START INPUT RECORDS

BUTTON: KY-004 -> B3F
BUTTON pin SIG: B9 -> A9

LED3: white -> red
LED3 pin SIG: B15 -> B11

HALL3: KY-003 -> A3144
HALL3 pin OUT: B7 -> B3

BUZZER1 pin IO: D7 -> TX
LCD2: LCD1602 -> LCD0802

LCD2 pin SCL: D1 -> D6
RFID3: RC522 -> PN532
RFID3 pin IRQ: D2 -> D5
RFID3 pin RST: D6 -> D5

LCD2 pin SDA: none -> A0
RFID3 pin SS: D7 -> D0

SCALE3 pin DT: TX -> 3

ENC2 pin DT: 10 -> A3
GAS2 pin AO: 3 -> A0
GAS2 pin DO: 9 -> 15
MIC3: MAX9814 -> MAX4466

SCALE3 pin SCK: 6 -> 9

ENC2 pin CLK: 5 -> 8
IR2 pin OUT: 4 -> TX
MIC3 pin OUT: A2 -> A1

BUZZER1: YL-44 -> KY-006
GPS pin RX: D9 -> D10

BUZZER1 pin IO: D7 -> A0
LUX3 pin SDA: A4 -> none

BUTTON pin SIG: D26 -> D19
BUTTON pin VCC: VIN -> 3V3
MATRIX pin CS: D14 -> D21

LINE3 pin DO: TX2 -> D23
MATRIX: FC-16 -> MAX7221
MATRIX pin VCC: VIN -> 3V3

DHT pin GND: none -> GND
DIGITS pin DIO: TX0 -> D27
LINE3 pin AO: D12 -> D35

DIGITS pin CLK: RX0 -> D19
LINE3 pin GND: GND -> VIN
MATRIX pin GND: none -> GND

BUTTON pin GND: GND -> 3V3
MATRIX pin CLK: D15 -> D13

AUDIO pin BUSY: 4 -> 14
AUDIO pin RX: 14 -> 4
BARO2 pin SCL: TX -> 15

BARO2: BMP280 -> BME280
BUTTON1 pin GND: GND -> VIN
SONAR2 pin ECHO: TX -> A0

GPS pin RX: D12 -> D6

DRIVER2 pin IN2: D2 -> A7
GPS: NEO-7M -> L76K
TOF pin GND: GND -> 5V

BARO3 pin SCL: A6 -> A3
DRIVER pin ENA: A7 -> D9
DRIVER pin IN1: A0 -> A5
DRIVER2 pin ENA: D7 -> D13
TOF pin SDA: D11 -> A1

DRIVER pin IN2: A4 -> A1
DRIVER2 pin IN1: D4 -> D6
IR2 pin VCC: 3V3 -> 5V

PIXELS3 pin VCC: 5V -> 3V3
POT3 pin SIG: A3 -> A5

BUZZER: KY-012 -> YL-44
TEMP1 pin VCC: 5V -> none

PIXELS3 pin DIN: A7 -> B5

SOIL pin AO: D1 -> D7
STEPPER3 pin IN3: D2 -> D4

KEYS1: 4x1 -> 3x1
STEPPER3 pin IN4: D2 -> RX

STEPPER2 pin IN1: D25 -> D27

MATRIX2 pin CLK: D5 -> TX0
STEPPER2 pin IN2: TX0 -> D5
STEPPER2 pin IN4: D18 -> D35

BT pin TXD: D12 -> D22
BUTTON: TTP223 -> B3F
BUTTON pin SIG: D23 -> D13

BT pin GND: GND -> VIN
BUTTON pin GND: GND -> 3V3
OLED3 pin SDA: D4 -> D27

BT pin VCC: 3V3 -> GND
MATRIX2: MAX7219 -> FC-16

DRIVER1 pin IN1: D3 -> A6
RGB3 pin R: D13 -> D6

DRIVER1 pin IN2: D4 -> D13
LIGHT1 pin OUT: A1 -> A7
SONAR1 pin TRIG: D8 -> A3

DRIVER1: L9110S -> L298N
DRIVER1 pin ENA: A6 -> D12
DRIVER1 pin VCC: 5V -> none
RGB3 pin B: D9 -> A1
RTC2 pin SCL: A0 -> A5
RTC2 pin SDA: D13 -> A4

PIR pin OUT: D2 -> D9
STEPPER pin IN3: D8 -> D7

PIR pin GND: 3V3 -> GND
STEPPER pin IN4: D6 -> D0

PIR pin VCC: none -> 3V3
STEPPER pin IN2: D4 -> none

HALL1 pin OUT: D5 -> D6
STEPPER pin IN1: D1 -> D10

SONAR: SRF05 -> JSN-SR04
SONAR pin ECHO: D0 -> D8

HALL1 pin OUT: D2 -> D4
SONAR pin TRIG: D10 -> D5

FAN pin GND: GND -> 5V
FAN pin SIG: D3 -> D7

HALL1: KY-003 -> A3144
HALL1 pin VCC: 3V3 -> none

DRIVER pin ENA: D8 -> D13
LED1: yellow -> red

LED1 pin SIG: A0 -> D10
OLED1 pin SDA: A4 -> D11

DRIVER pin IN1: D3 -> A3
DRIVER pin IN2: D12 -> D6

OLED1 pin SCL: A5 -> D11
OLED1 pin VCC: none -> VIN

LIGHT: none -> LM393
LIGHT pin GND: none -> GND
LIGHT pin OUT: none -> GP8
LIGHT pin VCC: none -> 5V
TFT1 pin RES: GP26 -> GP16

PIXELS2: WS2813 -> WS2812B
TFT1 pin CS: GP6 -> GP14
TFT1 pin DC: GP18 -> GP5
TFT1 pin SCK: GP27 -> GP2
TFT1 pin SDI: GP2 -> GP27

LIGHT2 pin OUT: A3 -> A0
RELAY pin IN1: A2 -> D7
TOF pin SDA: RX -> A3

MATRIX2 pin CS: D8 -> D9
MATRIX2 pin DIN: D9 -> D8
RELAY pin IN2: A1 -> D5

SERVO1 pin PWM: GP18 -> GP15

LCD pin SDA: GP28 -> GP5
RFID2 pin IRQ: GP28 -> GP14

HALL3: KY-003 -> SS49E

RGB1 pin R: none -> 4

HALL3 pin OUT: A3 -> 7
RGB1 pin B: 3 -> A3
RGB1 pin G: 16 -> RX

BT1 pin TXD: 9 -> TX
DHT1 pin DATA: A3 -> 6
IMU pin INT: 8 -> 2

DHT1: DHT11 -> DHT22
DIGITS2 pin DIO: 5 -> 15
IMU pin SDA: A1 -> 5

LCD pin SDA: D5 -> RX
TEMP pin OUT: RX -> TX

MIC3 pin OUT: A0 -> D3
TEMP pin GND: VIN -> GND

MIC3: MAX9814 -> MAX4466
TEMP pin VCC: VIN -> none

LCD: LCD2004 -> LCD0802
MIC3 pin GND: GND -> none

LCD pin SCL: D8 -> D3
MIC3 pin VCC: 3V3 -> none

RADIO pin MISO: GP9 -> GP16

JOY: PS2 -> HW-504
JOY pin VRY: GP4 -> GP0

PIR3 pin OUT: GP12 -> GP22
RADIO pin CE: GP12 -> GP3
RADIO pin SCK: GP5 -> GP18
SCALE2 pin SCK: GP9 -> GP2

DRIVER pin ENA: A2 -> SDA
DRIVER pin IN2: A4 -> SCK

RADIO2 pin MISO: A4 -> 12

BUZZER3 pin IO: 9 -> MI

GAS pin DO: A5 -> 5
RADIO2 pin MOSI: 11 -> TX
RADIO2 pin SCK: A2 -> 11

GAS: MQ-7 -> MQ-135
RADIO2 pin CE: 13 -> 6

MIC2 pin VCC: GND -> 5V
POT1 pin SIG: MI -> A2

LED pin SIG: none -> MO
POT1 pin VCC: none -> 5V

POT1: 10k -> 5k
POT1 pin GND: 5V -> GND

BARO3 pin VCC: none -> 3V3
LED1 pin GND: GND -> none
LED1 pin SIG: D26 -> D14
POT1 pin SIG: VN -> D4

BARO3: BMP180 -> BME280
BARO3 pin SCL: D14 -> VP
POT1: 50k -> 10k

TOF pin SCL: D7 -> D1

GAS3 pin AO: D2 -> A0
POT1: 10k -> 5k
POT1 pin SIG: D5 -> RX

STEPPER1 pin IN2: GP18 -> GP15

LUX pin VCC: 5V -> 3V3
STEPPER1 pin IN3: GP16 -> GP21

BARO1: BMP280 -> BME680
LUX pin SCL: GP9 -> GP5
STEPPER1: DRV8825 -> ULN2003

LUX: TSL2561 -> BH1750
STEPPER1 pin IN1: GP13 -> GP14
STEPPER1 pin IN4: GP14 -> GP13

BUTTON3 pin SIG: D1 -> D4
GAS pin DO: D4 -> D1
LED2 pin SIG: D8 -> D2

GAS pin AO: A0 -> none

END INPUT RECORDS

## EXERCISE PROMPT:
Copy out all the lines of the records that include "ECHO".

## OUTPUT FOR THIS EXERCISE:
SONAR2 pin ECHO: TX -> A0
SONAR pin ECHO: D0 -> D8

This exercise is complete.